ASSIGNED TASK
May I have the line containing "(143, 231) = (78, 236): none" and every line after it through the end of the data, repeated exactly and with no other lines?

Start of DATASET SECTION

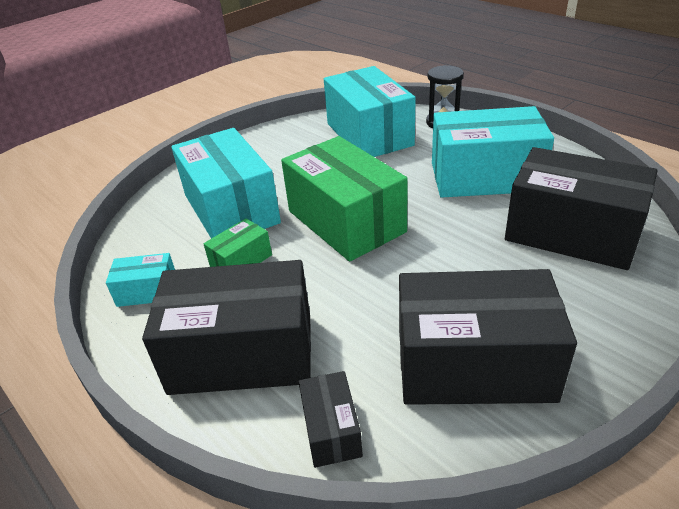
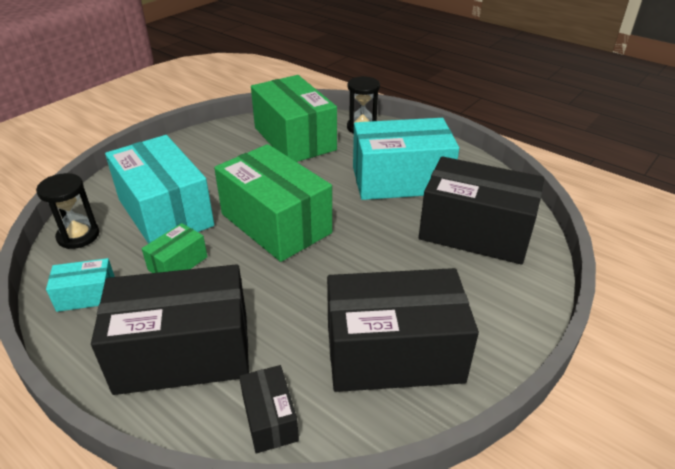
camera: 10 degrees left, 0 degrees up
(143, 231) = (78, 236): none -> black hourglass
(369, 134) = (294, 138): turquoise box -> green box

End of DATASET SECTION

ANSWER BELOW
(143, 231) = (78, 236): none -> black hourglass
(369, 134) = (294, 138): turquoise box -> green box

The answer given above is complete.